■ **WHAT THE EXERCISE ASKS**: For the word "brick", work out how many lines in the records below contain it and state that count alone.

■ **ENTRIES PROVIDED**:

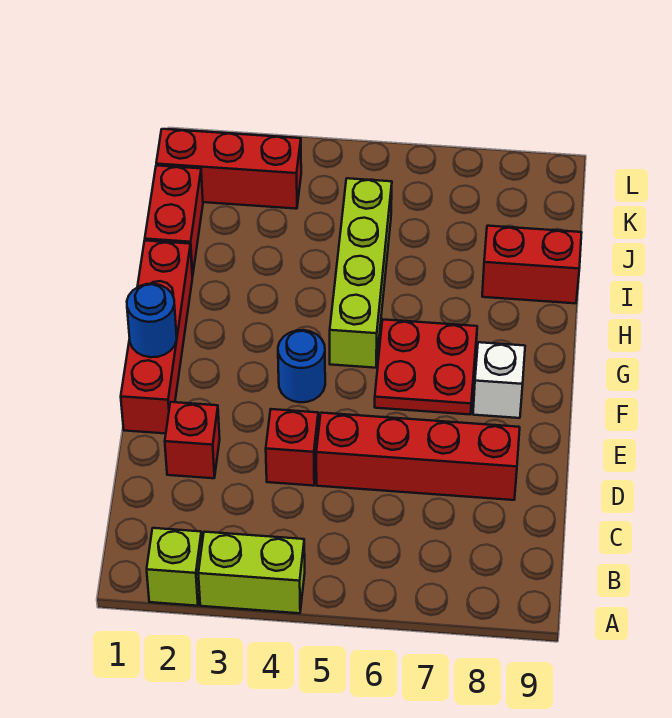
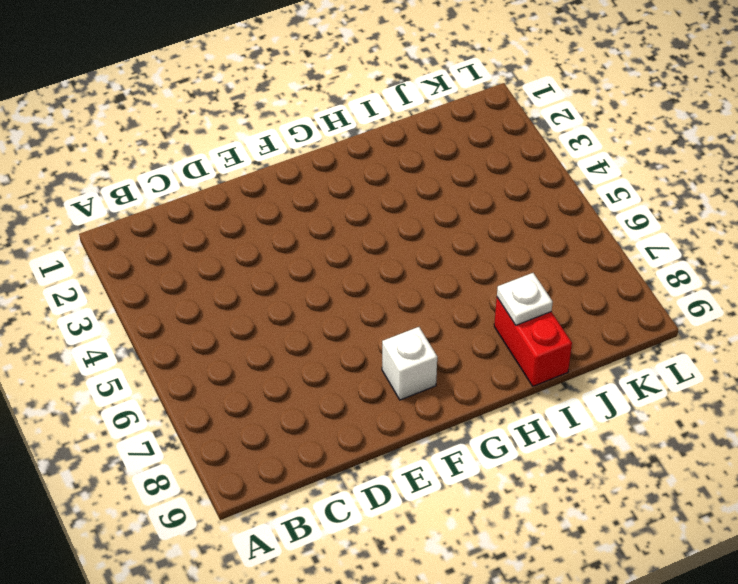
white 1x1 plate [497,273,553,325] -> none
none -> lime 1x1 brick [147,528,202,606]
none -> lime 1x2 brick [198,532,305,613]
none -> red 1x1 brick [165,402,220,478]

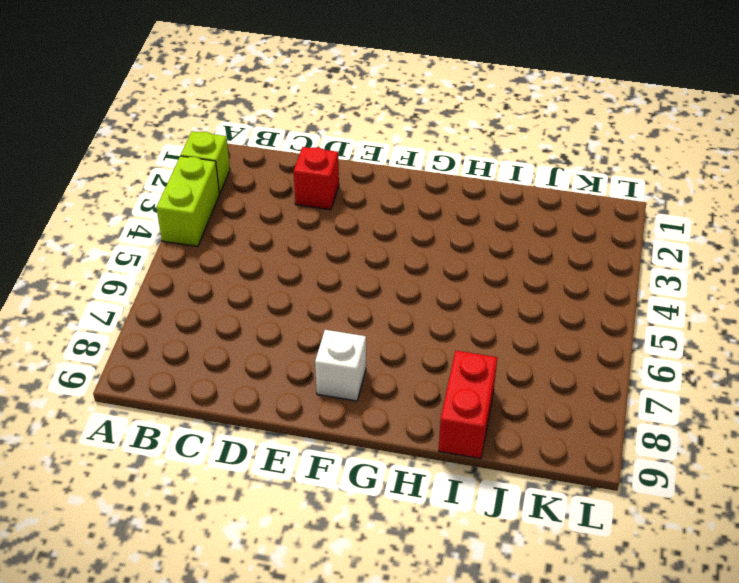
none -> red 1x1 brick [266,409,318,486]
none -> red 1x4 brick [316,413,520,500]
none -> red 1x4 brick [121,241,192,434]

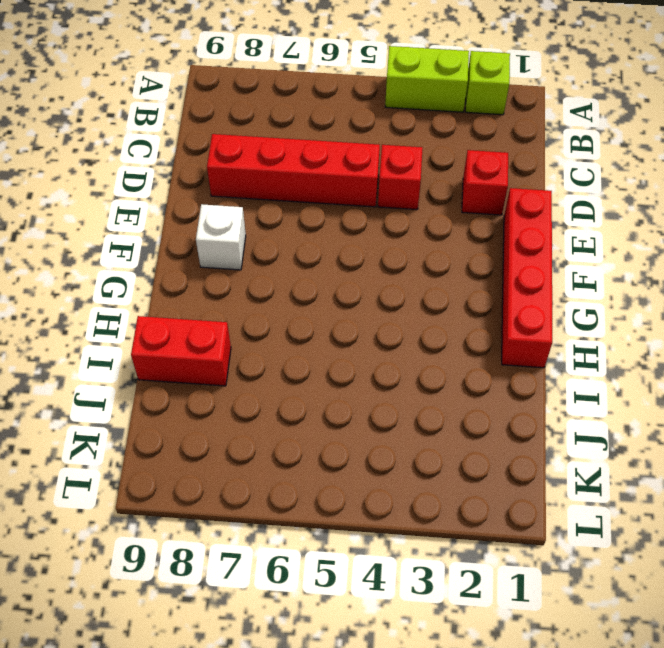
none -> blue 1x1 round brick [278,330,325,402]
none -> red 2x2 plate [375,320,477,415]
none -> lime 1x4 brick [330,178,392,368]

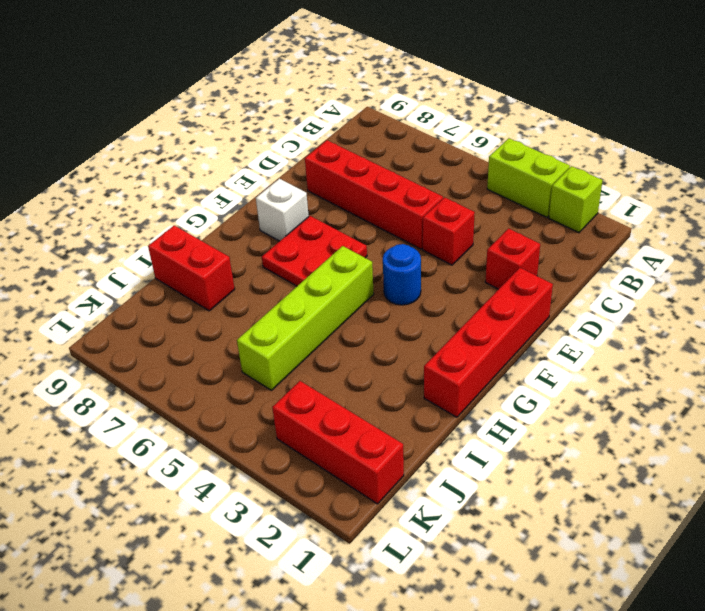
none -> red 1x2 brick [145,165,203,277]
none -> blue 1x1 round brick [127,284,177,357]

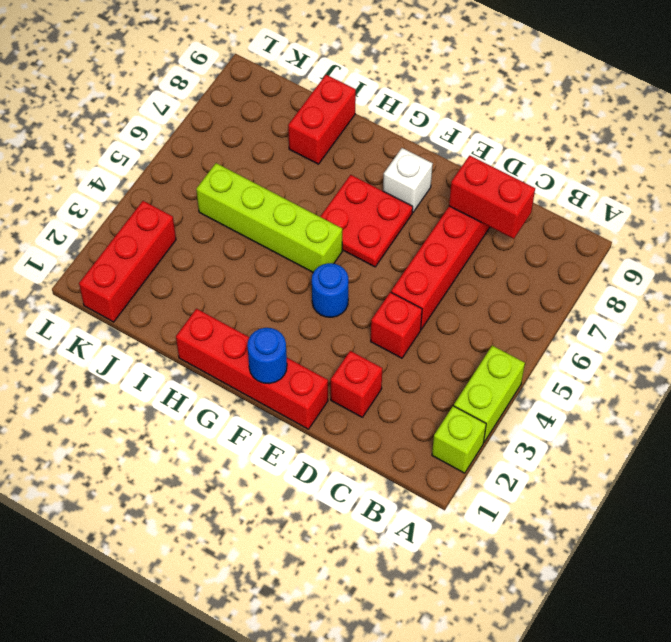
red 1x2 brick [449,155,535,239] -> red 1x2 brick moved to [145,165,203,277]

■ **ANSWER BELOW**: 11